### Exercise:
Please format the rows below as a two-column CSV headed instruction and output, one line per row. Put each row's text and its answer in their own quoted fields, replace line breaks with spaces, and omit the pictures.

### Entries:
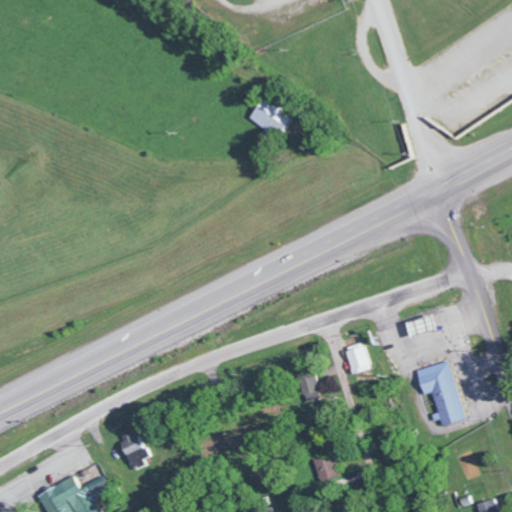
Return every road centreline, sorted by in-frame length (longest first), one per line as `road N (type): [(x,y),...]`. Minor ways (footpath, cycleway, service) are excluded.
road 1 (residential): [(0,466),(168,375),(471,275)]
road 2 (trunk): [(196,311),(436,186)]
road 3 (secondary): [(511,419),(436,186)]
road 4 (trunk): [(0,410),(196,311)]
road 5 (residential): [(378,0),(436,186)]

### Solution to this task:
instruction,output
"Return every road centreline, sorted by in-frame length (longest first), one per line as `road N (type): [(x,y),...]`. Minor ways (footpath, cycleway, service) are excluded.","road 1 (residential): [(0,466),(168,375),(471,275)] road 2 (trunk): [(196,311),(436,186)] road 3 (secondary): [(511,419),(436,186)] road 4 (trunk): [(0,410),(196,311)] road 5 (residential): [(378,0),(436,186)]"